BRIEF: The data needs to be returned in full, exactly as it reads.
----------
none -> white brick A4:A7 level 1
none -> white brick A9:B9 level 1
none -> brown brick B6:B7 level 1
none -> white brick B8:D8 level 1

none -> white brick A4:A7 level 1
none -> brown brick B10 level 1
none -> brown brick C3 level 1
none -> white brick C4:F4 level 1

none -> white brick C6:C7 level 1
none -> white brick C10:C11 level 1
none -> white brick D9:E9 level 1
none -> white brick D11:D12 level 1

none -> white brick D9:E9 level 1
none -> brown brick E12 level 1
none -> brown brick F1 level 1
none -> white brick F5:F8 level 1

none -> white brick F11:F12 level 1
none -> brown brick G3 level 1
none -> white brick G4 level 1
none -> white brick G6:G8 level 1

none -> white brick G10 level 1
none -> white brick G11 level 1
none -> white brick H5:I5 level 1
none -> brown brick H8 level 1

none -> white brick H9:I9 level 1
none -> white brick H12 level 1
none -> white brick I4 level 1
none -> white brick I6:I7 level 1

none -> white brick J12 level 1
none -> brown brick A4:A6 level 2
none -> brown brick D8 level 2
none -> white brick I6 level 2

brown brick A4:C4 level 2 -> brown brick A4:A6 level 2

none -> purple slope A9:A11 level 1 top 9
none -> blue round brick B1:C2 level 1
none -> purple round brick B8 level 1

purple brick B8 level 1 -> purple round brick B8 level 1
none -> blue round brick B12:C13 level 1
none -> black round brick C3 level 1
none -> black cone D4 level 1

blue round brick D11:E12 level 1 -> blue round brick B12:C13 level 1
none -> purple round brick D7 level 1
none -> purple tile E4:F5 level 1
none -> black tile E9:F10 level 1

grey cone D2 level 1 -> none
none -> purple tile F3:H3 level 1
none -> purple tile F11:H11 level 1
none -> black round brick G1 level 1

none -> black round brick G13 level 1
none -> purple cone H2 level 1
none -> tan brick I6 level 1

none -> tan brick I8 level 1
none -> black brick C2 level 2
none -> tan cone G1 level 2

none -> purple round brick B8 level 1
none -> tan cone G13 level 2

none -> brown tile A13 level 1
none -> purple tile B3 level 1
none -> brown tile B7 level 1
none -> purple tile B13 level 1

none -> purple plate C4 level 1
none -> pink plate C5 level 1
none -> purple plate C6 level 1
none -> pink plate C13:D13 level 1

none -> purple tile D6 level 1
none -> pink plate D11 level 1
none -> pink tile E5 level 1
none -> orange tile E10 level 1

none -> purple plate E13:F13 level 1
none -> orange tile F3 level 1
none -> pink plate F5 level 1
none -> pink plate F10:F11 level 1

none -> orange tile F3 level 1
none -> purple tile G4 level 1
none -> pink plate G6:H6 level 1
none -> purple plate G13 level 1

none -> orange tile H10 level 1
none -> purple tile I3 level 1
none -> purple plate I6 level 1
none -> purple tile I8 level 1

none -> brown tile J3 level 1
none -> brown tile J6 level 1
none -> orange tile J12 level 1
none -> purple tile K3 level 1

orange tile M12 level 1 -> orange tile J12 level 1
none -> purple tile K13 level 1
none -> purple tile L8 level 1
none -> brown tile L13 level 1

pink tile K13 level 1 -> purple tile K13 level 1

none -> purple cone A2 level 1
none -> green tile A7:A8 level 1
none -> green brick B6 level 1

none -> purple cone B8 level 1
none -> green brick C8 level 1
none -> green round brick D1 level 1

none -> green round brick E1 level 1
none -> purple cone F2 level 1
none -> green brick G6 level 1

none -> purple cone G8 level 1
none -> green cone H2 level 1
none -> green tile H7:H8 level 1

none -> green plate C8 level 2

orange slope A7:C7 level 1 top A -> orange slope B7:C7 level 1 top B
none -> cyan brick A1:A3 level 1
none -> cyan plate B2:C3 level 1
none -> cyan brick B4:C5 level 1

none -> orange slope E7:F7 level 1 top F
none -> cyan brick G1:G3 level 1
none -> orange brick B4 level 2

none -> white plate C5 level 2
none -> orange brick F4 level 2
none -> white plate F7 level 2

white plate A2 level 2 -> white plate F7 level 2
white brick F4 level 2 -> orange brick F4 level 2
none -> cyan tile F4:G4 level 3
----------
ANSWER SPACE:
none -> white brick A4:A7 level 1
none -> white brick A9:B9 level 1
none -> brown brick B6:B7 level 1
none -> white brick B8:D8 level 1

none -> white brick A4:A7 level 1
none -> brown brick B10 level 1
none -> brown brick C3 level 1
none -> white brick C4:F4 level 1

none -> white brick C6:C7 level 1
none -> white brick C10:C11 level 1
none -> white brick D9:E9 level 1
none -> white brick D11:D12 level 1

none -> white brick D9:E9 level 1
none -> brown brick E12 level 1
none -> brown brick F1 level 1
none -> white brick F5:F8 level 1

none -> white brick F11:F12 level 1
none -> brown brick G3 level 1
none -> white brick G4 level 1
none -> white brick G6:G8 level 1

none -> white brick G10 level 1
none -> white brick G11 level 1
none -> white brick H5:I5 level 1
none -> brown brick H8 level 1

none -> white brick H9:I9 level 1
none -> white brick H12 level 1
none -> white brick I4 level 1
none -> white brick I6:I7 level 1

none -> white brick J12 level 1
none -> brown brick A4:A6 level 2
none -> brown brick D8 level 2
none -> white brick I6 level 2

brown brick A4:C4 level 2 -> brown brick A4:A6 level 2

none -> purple slope A9:A11 level 1 top 9
none -> blue round brick B1:C2 level 1
none -> purple round brick B8 level 1

purple brick B8 level 1 -> purple round brick B8 level 1
none -> blue round brick B12:C13 level 1
none -> black round brick C3 level 1
none -> black cone D4 level 1

blue round brick D11:E12 level 1 -> blue round brick B12:C13 level 1
none -> purple round brick D7 level 1
none -> purple tile E4:F5 level 1
none -> black tile E9:F10 level 1

grey cone D2 level 1 -> none
none -> purple tile F3:H3 level 1
none -> purple tile F11:H11 level 1
none -> black round brick G1 level 1

none -> black round brick G13 level 1
none -> purple cone H2 level 1
none -> tan brick I6 level 1

none -> tan brick I8 level 1
none -> black brick C2 level 2
none -> tan cone G1 level 2

none -> purple round brick B8 level 1
none -> tan cone G13 level 2

none -> brown tile A13 level 1
none -> purple tile B3 level 1
none -> brown tile B7 level 1
none -> purple tile B13 level 1

none -> purple plate C4 level 1
none -> pink plate C5 level 1
none -> purple plate C6 level 1
none -> pink plate C13:D13 level 1

none -> purple tile D6 level 1
none -> pink plate D11 level 1
none -> pink tile E5 level 1
none -> orange tile E10 level 1

none -> purple plate E13:F13 level 1
none -> orange tile F3 level 1
none -> pink plate F5 level 1
none -> pink plate F10:F11 level 1

none -> orange tile F3 level 1
none -> purple tile G4 level 1
none -> pink plate G6:H6 level 1
none -> purple plate G13 level 1

none -> orange tile H10 level 1
none -> purple tile I3 level 1
none -> purple plate I6 level 1
none -> purple tile I8 level 1

none -> brown tile J3 level 1
none -> brown tile J6 level 1
none -> orange tile J12 level 1
none -> purple tile K3 level 1

orange tile M12 level 1 -> orange tile J12 level 1
none -> purple tile K13 level 1
none -> purple tile L8 level 1
none -> brown tile L13 level 1

pink tile K13 level 1 -> purple tile K13 level 1

none -> purple cone A2 level 1
none -> green tile A7:A8 level 1
none -> green brick B6 level 1

none -> purple cone B8 level 1
none -> green brick C8 level 1
none -> green round brick D1 level 1

none -> green round brick E1 level 1
none -> purple cone F2 level 1
none -> green brick G6 level 1

none -> purple cone G8 level 1
none -> green cone H2 level 1
none -> green tile H7:H8 level 1

none -> green plate C8 level 2

orange slope A7:C7 level 1 top A -> orange slope B7:C7 level 1 top B
none -> cyan brick A1:A3 level 1
none -> cyan plate B2:C3 level 1
none -> cyan brick B4:C5 level 1

none -> orange slope E7:F7 level 1 top F
none -> cyan brick G1:G3 level 1
none -> orange brick B4 level 2

none -> white plate C5 level 2
none -> orange brick F4 level 2
none -> white plate F7 level 2

white plate A2 level 2 -> white plate F7 level 2
white brick F4 level 2 -> orange brick F4 level 2
none -> cyan tile F4:G4 level 3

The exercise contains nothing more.